> **Goal of the exercise**
Report every line of the entries that contains the word "test".

---- Source records

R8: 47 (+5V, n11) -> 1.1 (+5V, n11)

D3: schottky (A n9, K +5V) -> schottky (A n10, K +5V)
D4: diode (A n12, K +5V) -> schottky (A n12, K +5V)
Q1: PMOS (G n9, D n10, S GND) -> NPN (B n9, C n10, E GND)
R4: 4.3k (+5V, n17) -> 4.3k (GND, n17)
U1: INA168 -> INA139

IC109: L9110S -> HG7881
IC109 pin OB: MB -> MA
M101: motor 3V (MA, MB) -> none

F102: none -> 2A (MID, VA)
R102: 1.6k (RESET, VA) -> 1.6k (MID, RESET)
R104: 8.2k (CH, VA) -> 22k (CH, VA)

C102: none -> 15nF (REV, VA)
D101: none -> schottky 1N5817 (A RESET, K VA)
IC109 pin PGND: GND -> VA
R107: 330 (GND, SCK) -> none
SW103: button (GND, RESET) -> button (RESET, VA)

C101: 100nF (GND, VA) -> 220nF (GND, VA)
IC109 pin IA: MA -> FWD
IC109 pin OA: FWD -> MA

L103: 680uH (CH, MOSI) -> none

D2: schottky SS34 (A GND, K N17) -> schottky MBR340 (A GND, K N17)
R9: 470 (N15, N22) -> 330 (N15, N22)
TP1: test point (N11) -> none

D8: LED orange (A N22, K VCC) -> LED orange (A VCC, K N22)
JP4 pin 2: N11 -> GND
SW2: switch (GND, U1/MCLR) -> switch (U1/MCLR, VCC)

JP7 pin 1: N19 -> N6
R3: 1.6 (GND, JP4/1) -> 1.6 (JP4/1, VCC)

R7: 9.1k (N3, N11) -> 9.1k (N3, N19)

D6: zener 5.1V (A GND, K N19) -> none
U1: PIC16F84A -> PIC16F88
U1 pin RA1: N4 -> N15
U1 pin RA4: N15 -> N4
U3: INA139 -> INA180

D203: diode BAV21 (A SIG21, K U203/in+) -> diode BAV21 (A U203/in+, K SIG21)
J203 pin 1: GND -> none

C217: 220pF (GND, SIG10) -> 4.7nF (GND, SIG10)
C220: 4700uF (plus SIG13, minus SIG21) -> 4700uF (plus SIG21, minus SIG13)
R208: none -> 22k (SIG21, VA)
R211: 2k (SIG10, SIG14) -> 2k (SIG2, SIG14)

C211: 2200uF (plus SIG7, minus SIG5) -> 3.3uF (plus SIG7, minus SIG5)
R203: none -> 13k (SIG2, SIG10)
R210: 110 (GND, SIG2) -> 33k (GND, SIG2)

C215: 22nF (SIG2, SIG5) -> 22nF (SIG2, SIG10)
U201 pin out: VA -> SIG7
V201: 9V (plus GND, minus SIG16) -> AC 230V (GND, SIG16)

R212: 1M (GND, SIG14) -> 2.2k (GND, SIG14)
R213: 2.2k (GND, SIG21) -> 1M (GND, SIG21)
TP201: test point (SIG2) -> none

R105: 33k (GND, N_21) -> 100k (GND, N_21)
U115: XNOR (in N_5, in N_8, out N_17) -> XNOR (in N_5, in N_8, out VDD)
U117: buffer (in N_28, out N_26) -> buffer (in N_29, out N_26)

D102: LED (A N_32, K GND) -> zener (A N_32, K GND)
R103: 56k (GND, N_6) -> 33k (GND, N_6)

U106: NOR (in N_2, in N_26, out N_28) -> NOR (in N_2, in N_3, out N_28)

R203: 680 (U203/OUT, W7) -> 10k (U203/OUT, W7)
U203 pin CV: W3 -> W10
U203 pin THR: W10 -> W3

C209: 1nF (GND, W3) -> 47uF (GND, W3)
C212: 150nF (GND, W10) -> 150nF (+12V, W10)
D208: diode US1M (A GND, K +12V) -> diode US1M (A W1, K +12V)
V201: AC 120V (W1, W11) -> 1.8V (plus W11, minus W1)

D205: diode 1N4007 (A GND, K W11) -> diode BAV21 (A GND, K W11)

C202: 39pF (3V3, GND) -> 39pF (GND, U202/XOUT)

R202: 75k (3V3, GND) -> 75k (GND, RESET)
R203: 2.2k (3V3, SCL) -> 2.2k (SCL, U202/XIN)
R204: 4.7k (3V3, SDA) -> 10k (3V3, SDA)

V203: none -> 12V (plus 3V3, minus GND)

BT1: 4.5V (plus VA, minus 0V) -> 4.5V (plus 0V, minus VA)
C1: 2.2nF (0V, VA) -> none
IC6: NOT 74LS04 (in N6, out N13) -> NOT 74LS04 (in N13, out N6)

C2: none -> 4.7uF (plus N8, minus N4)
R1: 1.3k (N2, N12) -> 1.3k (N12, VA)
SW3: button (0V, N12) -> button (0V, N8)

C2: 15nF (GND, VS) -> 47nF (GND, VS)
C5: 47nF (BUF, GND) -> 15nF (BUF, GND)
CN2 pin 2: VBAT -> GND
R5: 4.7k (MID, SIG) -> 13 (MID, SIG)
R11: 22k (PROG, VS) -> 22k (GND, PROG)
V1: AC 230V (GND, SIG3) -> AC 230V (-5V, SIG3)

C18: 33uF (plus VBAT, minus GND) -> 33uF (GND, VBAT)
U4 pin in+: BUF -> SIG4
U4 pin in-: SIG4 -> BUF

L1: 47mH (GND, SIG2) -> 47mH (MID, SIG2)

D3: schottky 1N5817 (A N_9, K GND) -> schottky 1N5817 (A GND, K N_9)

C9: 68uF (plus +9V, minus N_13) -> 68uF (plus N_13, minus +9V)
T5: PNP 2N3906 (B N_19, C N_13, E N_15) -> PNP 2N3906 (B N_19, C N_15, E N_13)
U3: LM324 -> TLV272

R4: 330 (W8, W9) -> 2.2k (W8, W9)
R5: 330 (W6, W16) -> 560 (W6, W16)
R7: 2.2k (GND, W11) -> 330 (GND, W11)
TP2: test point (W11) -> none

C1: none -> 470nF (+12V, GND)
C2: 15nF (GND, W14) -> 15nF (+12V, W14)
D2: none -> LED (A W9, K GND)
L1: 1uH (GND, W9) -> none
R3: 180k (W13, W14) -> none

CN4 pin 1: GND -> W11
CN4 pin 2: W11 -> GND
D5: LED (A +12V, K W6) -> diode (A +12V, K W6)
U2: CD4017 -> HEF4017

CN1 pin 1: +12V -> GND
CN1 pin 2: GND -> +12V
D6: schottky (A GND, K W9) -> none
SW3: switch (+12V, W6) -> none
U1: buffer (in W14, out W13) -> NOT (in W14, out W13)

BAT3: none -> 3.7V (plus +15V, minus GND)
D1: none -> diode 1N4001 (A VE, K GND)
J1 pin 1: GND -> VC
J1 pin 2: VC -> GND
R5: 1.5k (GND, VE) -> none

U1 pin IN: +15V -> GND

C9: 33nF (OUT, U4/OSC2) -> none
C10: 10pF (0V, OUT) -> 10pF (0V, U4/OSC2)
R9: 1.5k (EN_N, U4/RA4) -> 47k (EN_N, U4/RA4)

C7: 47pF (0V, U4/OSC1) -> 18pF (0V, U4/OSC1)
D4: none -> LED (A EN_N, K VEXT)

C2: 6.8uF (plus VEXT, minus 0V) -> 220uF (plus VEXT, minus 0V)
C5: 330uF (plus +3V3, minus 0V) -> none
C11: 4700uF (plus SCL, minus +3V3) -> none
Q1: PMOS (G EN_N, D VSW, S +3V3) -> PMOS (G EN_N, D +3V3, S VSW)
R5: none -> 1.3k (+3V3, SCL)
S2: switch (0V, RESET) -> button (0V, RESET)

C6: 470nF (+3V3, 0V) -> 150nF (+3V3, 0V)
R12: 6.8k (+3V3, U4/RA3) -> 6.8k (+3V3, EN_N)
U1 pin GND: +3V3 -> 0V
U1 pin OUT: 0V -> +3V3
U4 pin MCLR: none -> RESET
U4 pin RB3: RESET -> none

--------

> **Written answer**
TP1: test point (N11) -> none
TP201: test point (SIG2) -> none
TP2: test point (W11) -> none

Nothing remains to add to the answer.